Data supplied:
◆ ◆ ◆ ◆ ◆
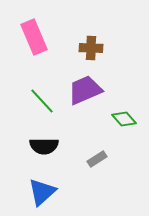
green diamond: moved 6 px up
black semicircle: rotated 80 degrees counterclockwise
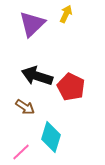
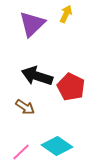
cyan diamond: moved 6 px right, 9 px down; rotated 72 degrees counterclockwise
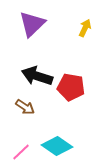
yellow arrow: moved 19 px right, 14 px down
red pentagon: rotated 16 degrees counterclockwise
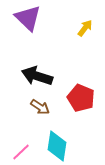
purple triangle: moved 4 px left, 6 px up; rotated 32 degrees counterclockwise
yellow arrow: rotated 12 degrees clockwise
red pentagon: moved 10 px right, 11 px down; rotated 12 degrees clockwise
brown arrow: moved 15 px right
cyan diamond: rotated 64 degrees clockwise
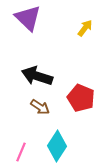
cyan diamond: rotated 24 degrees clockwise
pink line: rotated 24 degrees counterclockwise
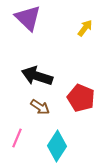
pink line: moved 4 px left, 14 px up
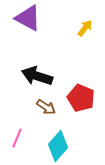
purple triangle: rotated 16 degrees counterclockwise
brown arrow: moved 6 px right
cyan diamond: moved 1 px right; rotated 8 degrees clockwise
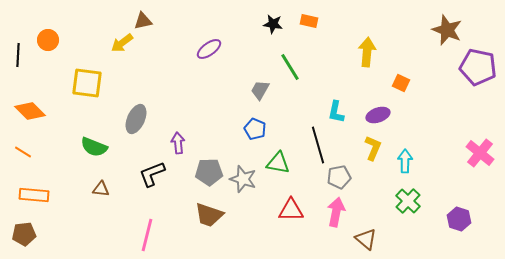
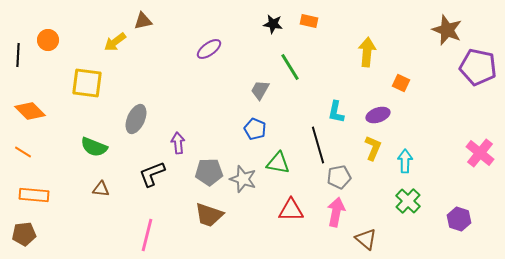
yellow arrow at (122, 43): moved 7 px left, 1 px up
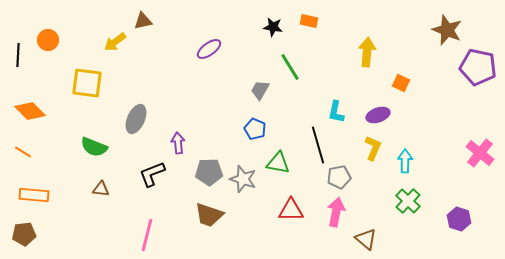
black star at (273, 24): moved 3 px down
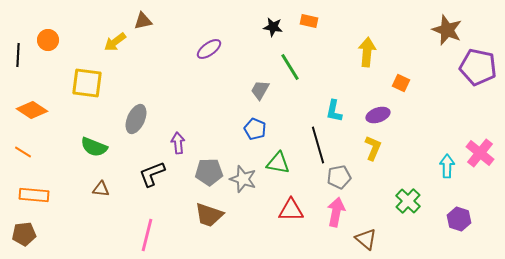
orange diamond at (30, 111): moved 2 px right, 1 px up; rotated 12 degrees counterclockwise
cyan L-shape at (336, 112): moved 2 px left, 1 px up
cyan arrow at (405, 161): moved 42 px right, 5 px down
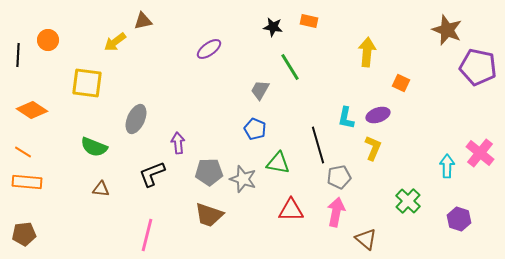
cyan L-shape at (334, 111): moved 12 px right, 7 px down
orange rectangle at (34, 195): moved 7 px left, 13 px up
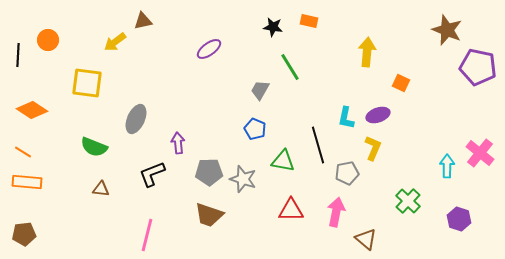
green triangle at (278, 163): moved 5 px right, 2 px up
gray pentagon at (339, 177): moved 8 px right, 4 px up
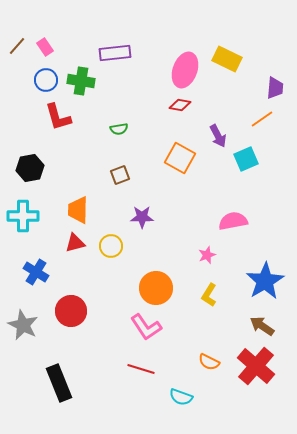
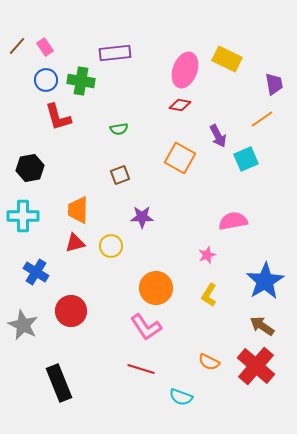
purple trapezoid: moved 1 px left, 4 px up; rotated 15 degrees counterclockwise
◆ ◆ ◆ ◆ ◆
What is expected: Write out every line of the data above verbatim, leaving out the pictures.

Worked solution:
green diamond: moved 6 px up
black semicircle: rotated 80 degrees counterclockwise
cyan diamond: moved 6 px right, 9 px down; rotated 72 degrees counterclockwise
yellow arrow: moved 19 px right, 14 px down
red pentagon: rotated 16 degrees counterclockwise
purple triangle: moved 4 px left, 6 px up; rotated 32 degrees counterclockwise
yellow arrow: rotated 12 degrees clockwise
red pentagon: moved 10 px right, 11 px down; rotated 12 degrees clockwise
brown arrow: moved 15 px right
cyan diamond: rotated 64 degrees clockwise
cyan diamond: rotated 24 degrees clockwise
pink line: rotated 24 degrees counterclockwise
pink line: moved 4 px left, 14 px up
purple triangle: rotated 16 degrees counterclockwise
brown arrow: moved 6 px right
cyan diamond: moved 1 px right; rotated 8 degrees clockwise
yellow arrow at (122, 43): moved 7 px left, 1 px up
black star at (273, 24): moved 3 px down
orange diamond at (30, 111): moved 2 px right, 1 px up; rotated 12 degrees counterclockwise
cyan L-shape at (336, 112): moved 2 px left, 1 px up
cyan arrow at (405, 161): moved 42 px right, 5 px down
cyan L-shape at (334, 111): moved 12 px right, 7 px down
orange rectangle at (34, 195): moved 7 px left, 13 px up
green triangle at (278, 163): moved 5 px right, 2 px up
gray pentagon at (339, 177): moved 8 px right, 4 px up
purple trapezoid: moved 1 px left, 4 px up; rotated 15 degrees counterclockwise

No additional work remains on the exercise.